------ Listed records

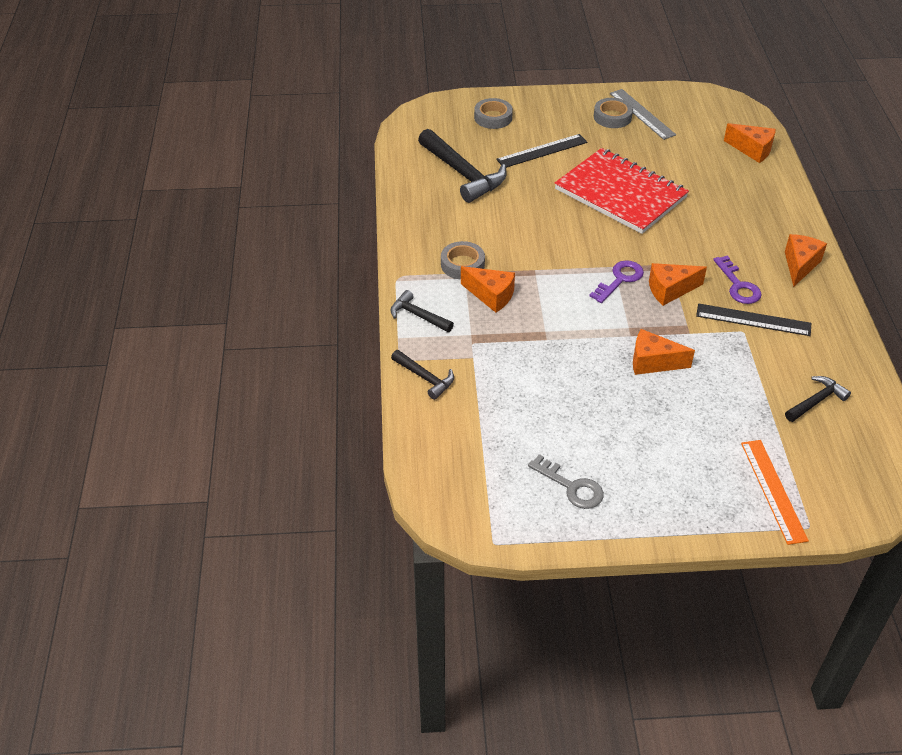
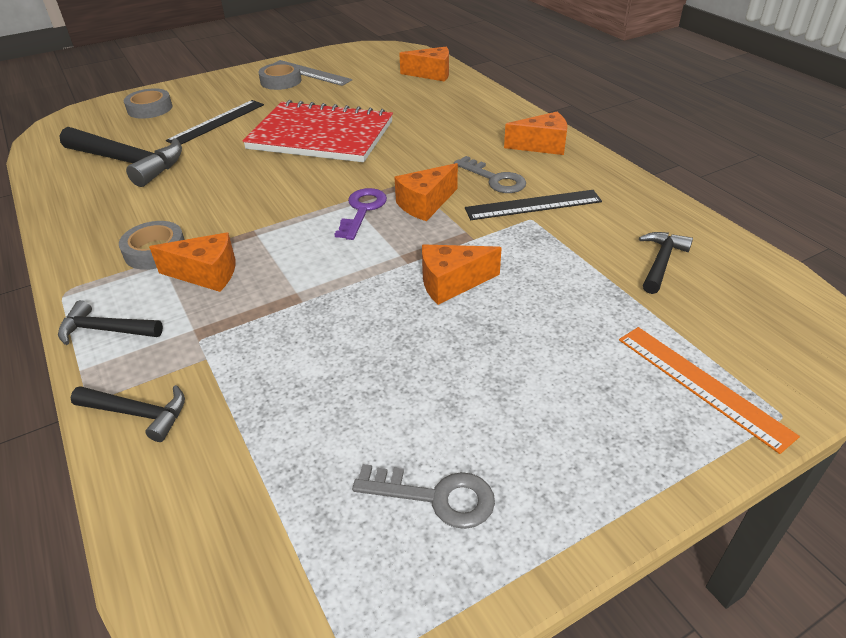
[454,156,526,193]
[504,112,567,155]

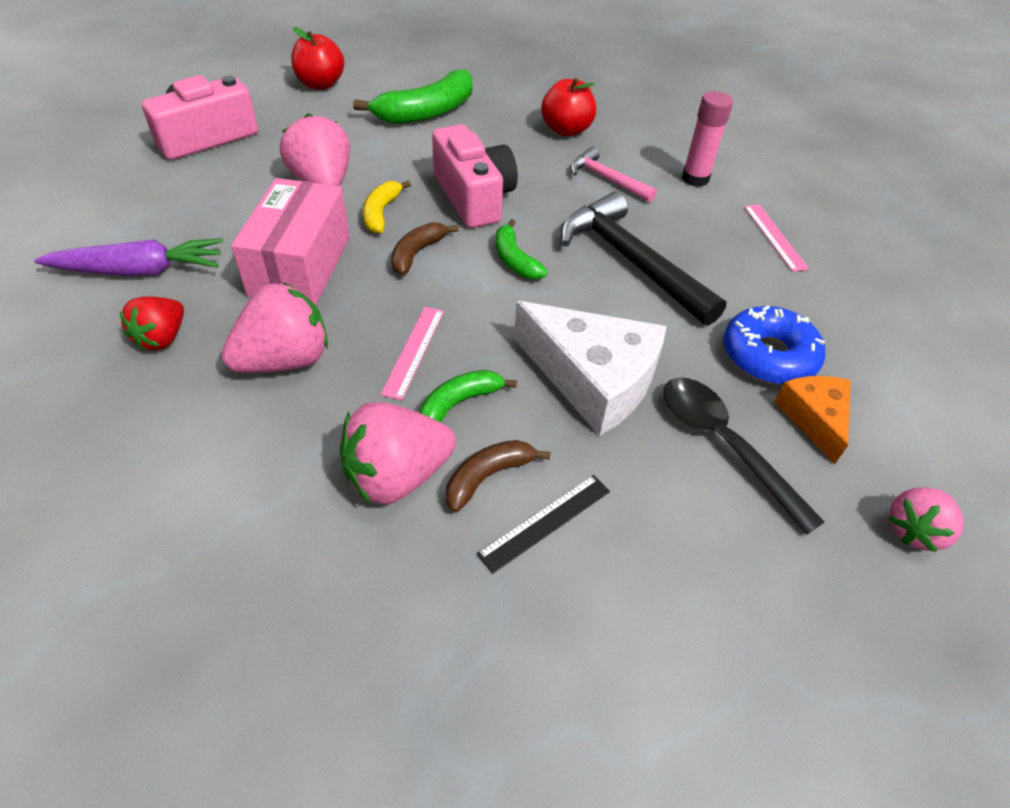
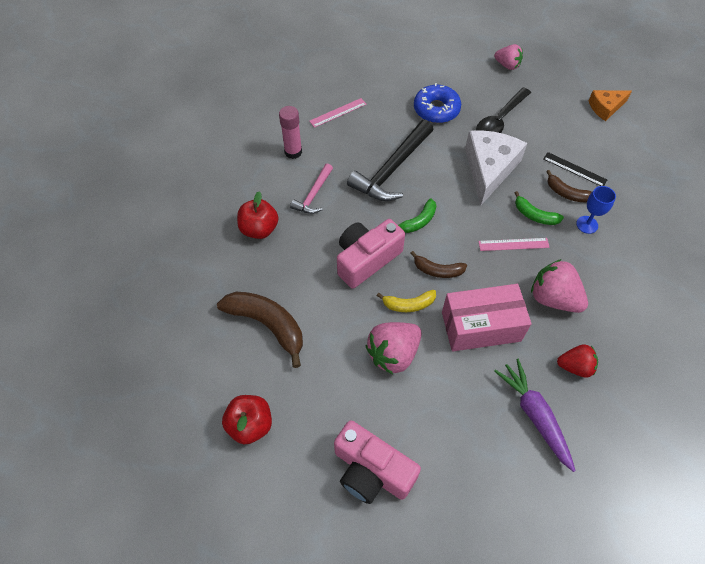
[588,90,632,121]
[576,186,616,234]
[217,292,303,368]

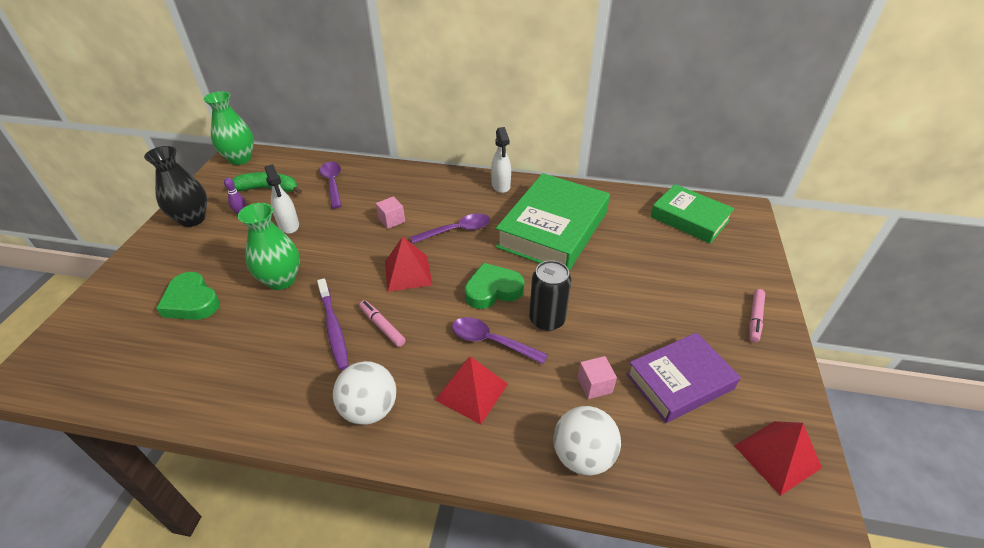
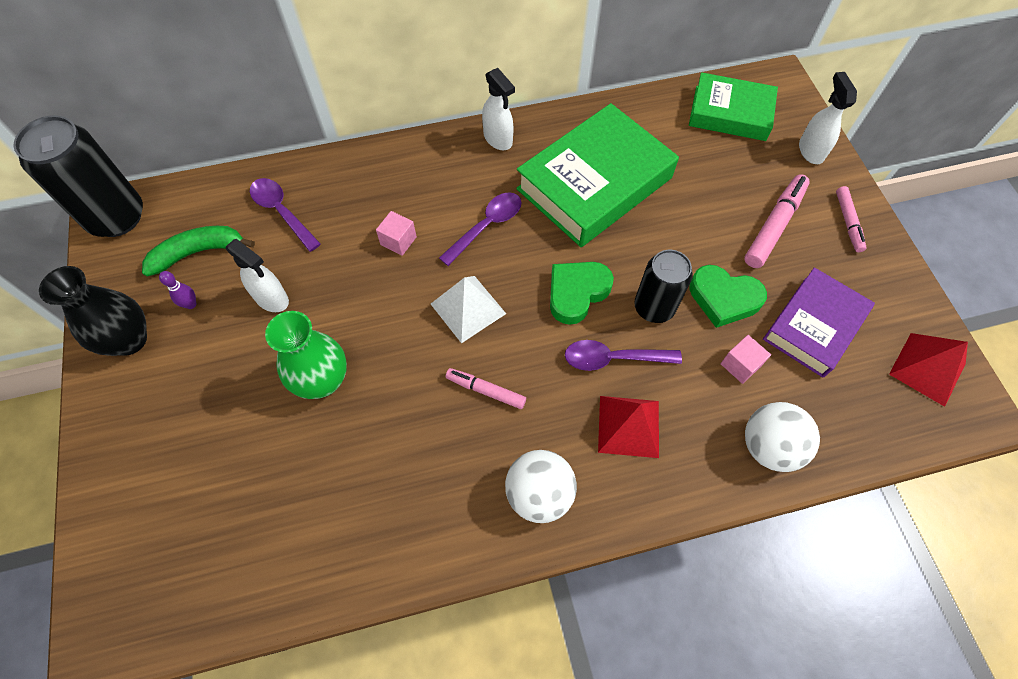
[317,278,349,370] (first image)
[744,174,810,268]
[799,72,857,164]
[689,265,767,328]
[13,115,143,237]
[431,276,506,343]
[516,103,679,247]

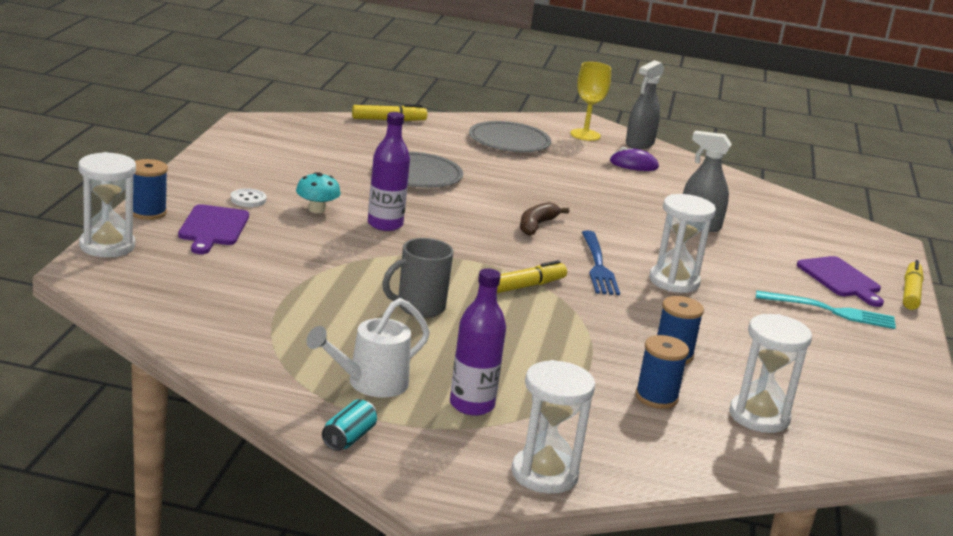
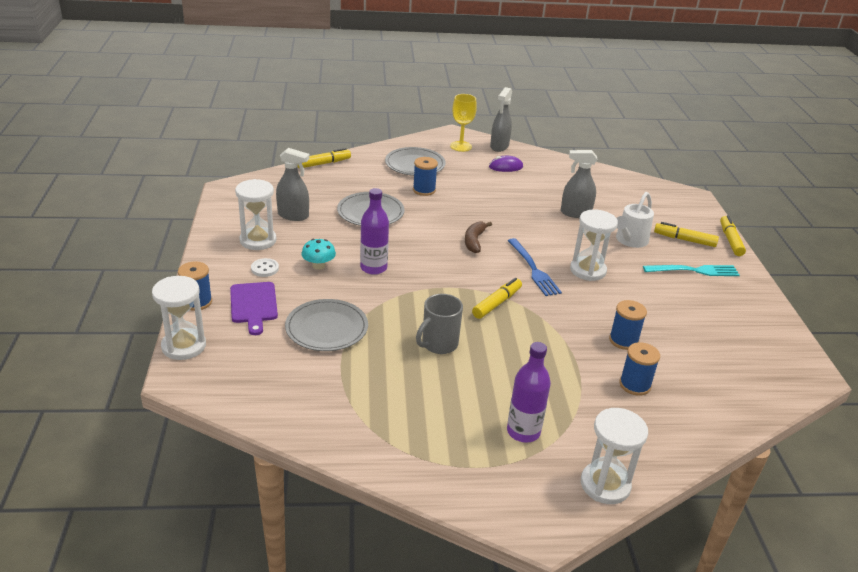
[322,399,377,451] (first image)
[276,148,310,221]
[285,299,368,351]
[413,157,438,196]
[616,192,654,248]
[235,179,276,250]
[654,222,719,247]

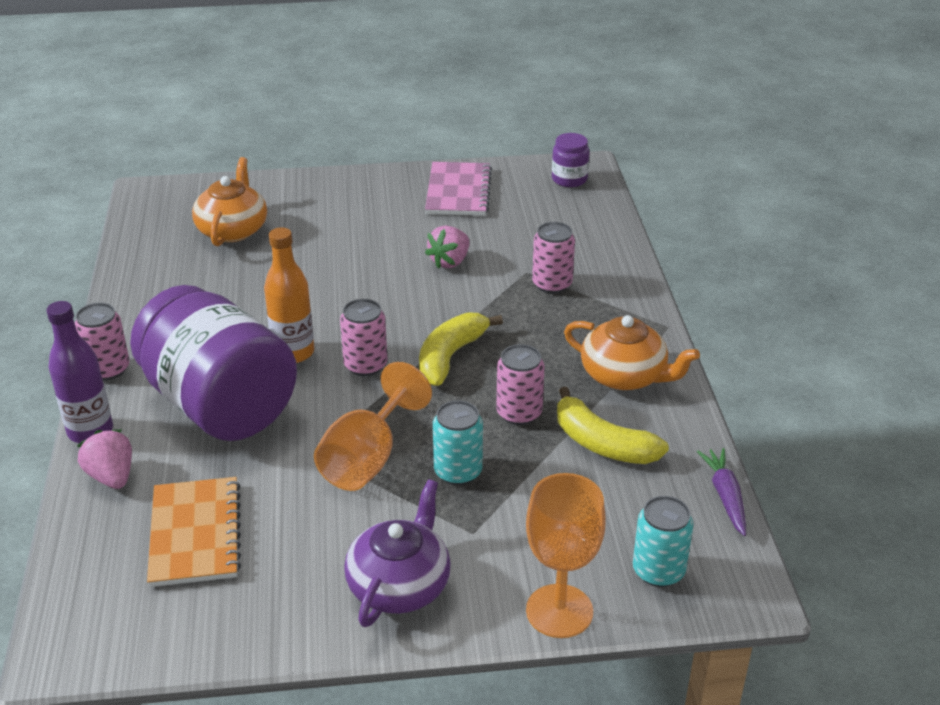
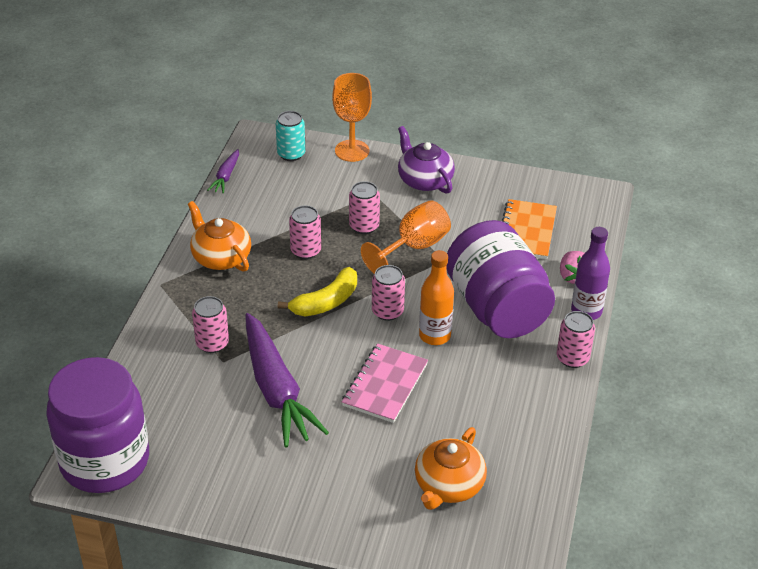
[557,387,669,464] (first image)
[342,344,428,423]
[245,313,329,447]
[349,181,380,234]
[398,126,455,194]
[46,357,149,493]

------------

### Goal of the exercise
Among the lines above, return each one holding the string "image".

### Answer space
[317,278,349,370] (first image)
[322,399,377,451] (first image)
[557,387,669,464] (first image)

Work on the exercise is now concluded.